*** Begin section ***

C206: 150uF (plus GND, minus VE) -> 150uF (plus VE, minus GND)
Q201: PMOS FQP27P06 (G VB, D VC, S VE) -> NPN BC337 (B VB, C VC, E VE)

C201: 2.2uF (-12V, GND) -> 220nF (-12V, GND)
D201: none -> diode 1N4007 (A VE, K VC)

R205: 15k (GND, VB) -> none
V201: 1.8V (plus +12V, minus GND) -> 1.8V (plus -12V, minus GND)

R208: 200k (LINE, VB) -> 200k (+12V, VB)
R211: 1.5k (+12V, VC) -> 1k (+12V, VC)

*** End section ***
*** Begin section ***

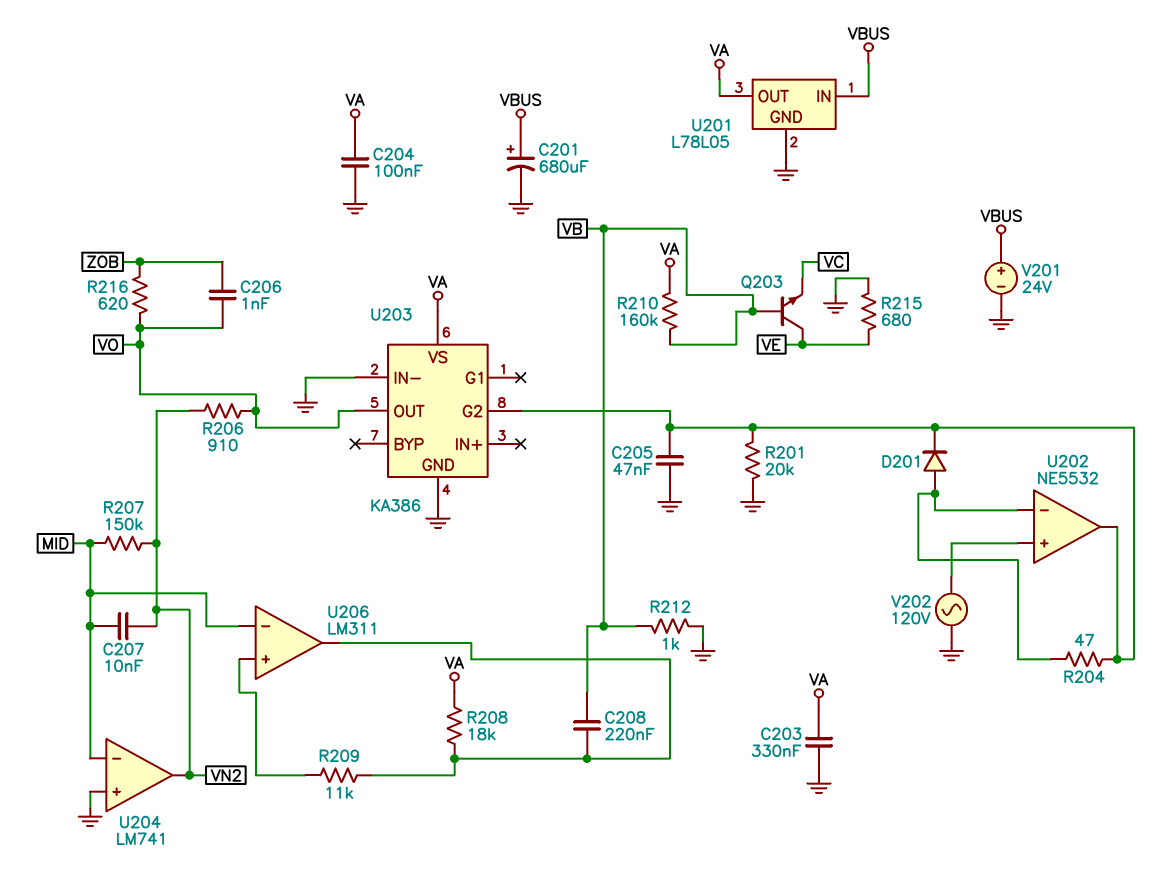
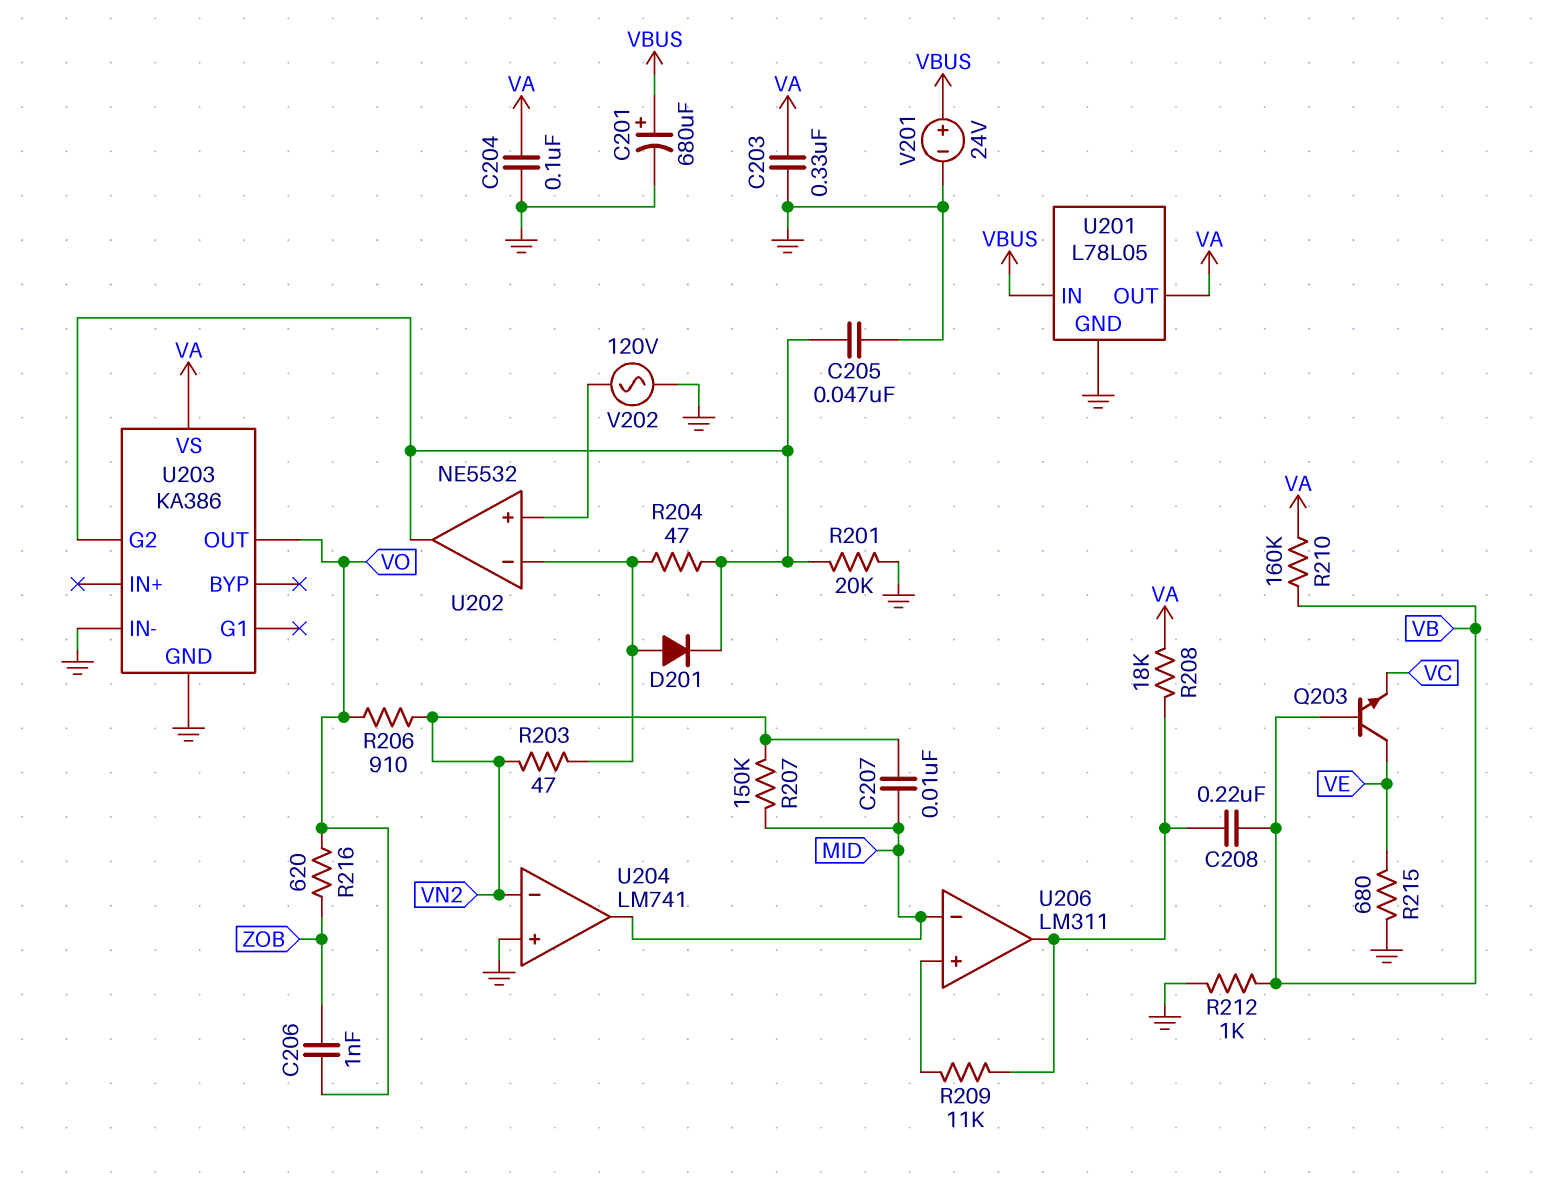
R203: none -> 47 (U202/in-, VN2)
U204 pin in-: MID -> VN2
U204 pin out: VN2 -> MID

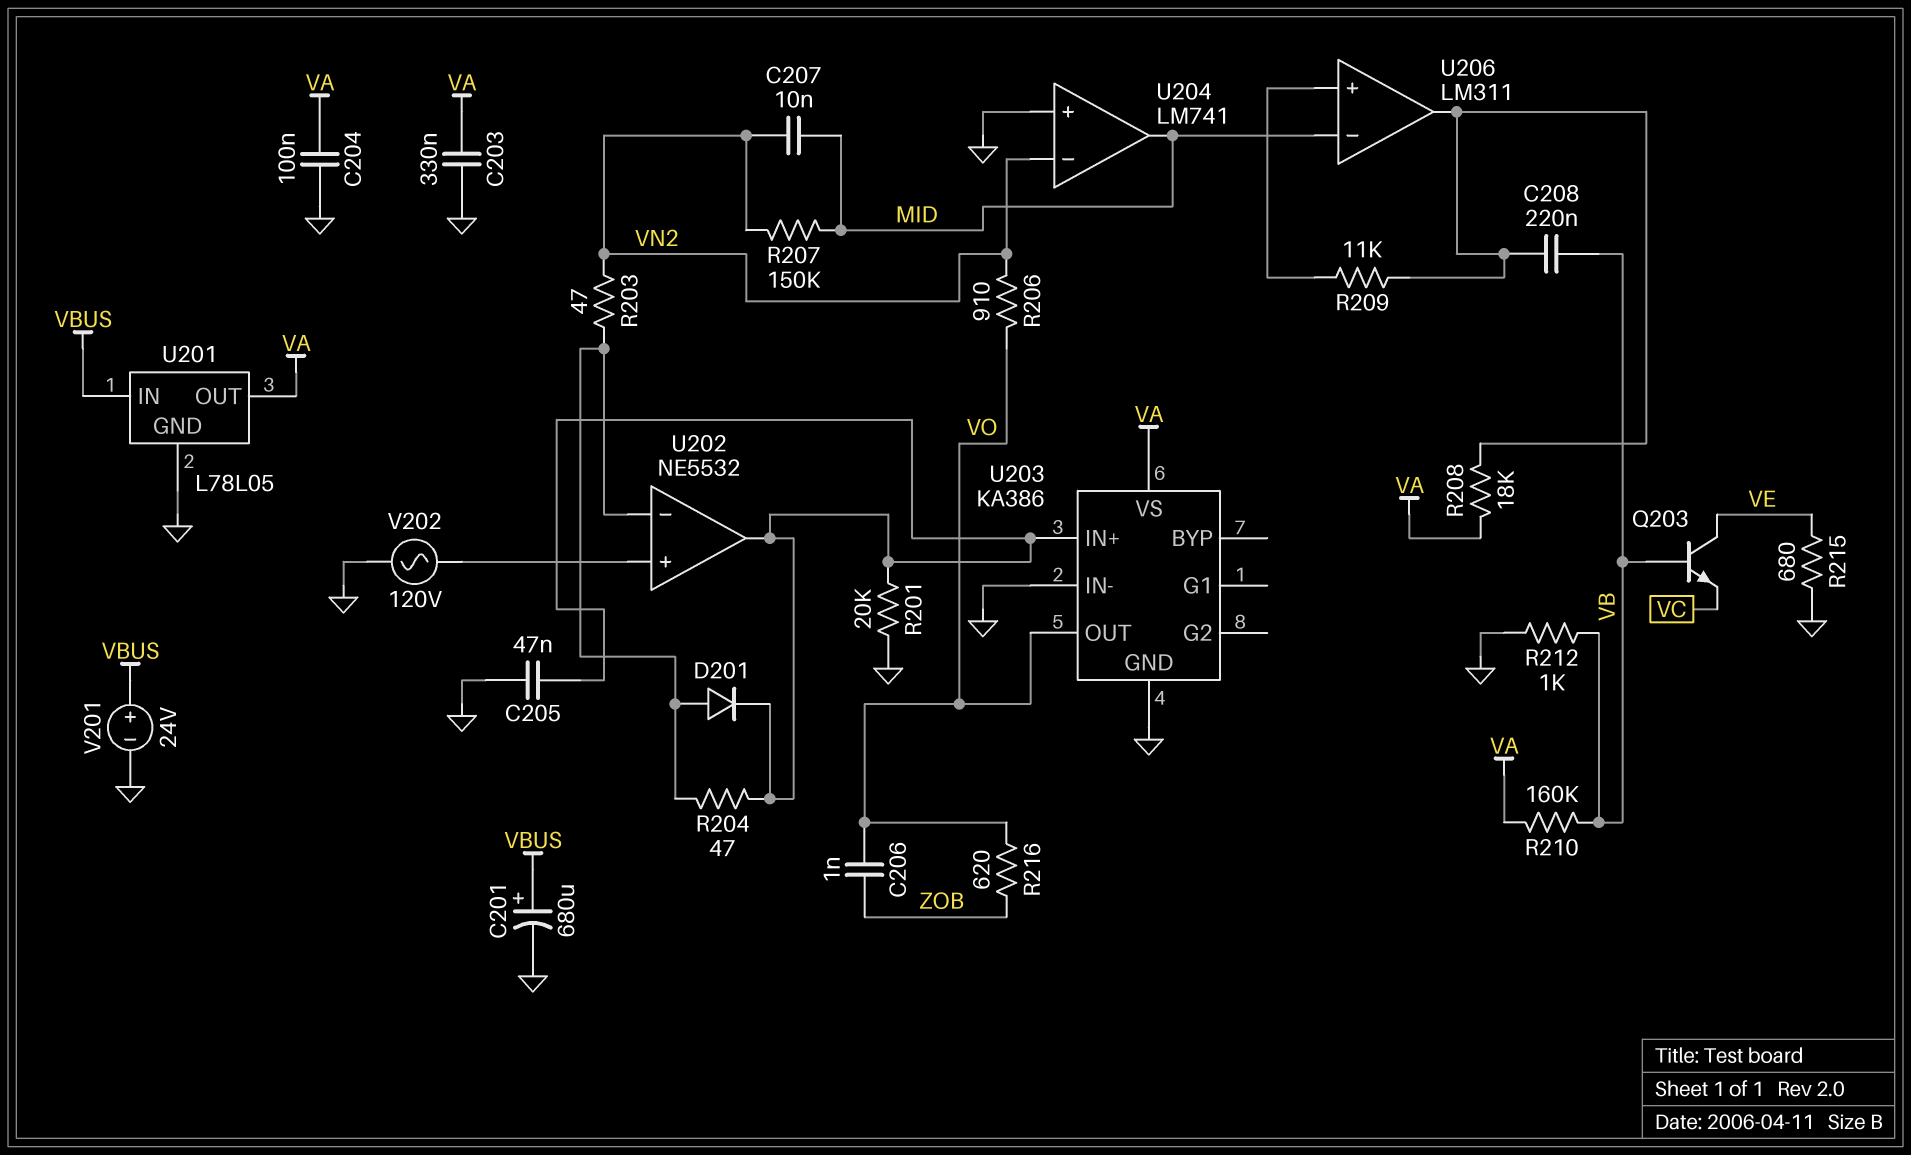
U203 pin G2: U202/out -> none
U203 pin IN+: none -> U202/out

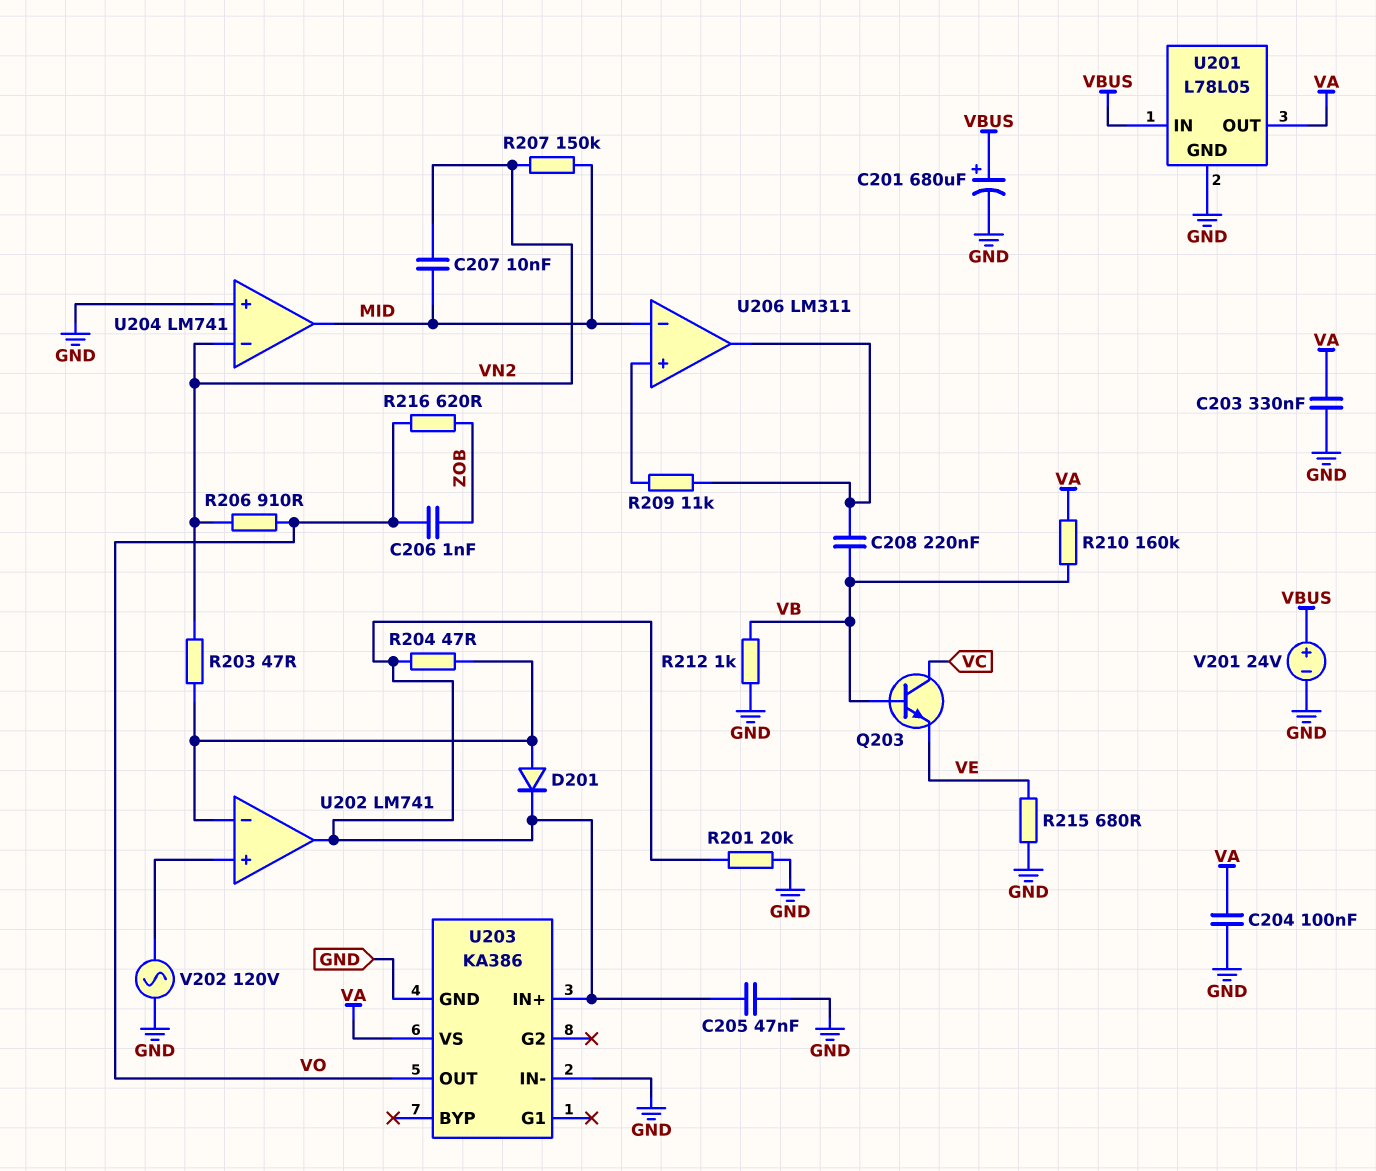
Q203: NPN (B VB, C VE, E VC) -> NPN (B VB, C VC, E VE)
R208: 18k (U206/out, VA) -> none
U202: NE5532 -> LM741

*** End section ***

#### [Task objective]
Taking the entries above, print exactly the lines starting at the line with "C206: 150uF (plus" and ending at the line with "R211: 1.5k (+12V, VC) -> 1k (+12V, VC)", both included.

#### [Task output]
C206: 150uF (plus GND, minus VE) -> 150uF (plus VE, minus GND)
Q201: PMOS FQP27P06 (G VB, D VC, S VE) -> NPN BC337 (B VB, C VC, E VE)

C201: 2.2uF (-12V, GND) -> 220nF (-12V, GND)
D201: none -> diode 1N4007 (A VE, K VC)

R205: 15k (GND, VB) -> none
V201: 1.8V (plus +12V, minus GND) -> 1.8V (plus -12V, minus GND)

R208: 200k (LINE, VB) -> 200k (+12V, VB)
R211: 1.5k (+12V, VC) -> 1k (+12V, VC)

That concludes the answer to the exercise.